WHAT TO DO >> Without skipping or changing anything, print all the entries.
START DATA TO USE
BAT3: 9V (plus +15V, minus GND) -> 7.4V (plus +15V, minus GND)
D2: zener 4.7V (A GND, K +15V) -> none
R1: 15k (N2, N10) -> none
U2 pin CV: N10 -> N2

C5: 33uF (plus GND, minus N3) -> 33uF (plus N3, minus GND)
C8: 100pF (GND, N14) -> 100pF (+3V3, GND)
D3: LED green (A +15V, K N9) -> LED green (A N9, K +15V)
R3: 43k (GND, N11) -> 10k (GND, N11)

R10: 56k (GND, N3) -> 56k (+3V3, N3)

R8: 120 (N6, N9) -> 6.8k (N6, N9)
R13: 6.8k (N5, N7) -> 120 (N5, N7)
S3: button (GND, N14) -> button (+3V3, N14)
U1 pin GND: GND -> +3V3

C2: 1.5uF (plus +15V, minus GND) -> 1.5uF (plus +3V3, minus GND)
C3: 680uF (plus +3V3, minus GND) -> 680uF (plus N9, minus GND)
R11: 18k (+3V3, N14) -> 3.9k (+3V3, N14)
END DATA TO USE
ANSWER SPACE >>
BAT3: 9V (plus +15V, minus GND) -> 7.4V (plus +15V, minus GND)
D2: zener 4.7V (A GND, K +15V) -> none
R1: 15k (N2, N10) -> none
U2 pin CV: N10 -> N2

C5: 33uF (plus GND, minus N3) -> 33uF (plus N3, minus GND)
C8: 100pF (GND, N14) -> 100pF (+3V3, GND)
D3: LED green (A +15V, K N9) -> LED green (A N9, K +15V)
R3: 43k (GND, N11) -> 10k (GND, N11)

R10: 56k (GND, N3) -> 56k (+3V3, N3)

R8: 120 (N6, N9) -> 6.8k (N6, N9)
R13: 6.8k (N5, N7) -> 120 (N5, N7)
S3: button (GND, N14) -> button (+3V3, N14)
U1 pin GND: GND -> +3V3

C2: 1.5uF (plus +15V, minus GND) -> 1.5uF (plus +3V3, minus GND)
C3: 680uF (plus +3V3, minus GND) -> 680uF (plus N9, minus GND)
R11: 18k (+3V3, N14) -> 3.9k (+3V3, N14)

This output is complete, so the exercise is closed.